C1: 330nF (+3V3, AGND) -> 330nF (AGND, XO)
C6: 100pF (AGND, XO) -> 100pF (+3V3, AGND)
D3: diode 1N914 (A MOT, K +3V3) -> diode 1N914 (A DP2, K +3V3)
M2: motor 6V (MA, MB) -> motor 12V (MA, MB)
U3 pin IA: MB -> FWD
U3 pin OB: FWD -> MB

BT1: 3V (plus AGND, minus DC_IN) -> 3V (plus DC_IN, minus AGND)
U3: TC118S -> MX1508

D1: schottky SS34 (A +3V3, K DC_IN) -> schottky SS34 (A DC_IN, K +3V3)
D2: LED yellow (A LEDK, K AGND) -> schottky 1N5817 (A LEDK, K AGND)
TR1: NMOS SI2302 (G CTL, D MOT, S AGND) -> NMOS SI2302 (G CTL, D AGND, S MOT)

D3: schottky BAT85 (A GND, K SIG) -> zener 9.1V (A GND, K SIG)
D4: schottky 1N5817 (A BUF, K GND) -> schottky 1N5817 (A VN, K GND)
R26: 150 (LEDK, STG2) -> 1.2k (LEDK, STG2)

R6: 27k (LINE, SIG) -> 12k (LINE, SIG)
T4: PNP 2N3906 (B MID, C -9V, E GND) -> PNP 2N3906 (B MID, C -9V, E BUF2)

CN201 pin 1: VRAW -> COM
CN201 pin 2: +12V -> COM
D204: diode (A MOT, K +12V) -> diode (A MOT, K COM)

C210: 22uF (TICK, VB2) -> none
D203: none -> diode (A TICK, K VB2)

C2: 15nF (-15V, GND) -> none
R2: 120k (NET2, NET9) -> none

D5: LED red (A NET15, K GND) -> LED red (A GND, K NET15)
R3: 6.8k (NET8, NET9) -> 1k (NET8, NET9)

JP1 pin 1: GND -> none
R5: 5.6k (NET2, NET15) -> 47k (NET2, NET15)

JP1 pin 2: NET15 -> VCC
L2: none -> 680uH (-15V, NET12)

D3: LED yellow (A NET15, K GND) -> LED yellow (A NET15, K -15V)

■ ■ ■ ■

● Required action
Copy back the listing above exactly, but only from the line with "D3: diode 1N914" through the line with "D1: schottky SS34", both ends included.

● Final answer
D3: diode 1N914 (A MOT, K +3V3) -> diode 1N914 (A DP2, K +3V3)
M2: motor 6V (MA, MB) -> motor 12V (MA, MB)
U3 pin IA: MB -> FWD
U3 pin OB: FWD -> MB

BT1: 3V (plus AGND, minus DC_IN) -> 3V (plus DC_IN, minus AGND)
U3: TC118S -> MX1508

D1: schottky SS34 (A +3V3, K DC_IN) -> schottky SS34 (A DC_IN, K +3V3)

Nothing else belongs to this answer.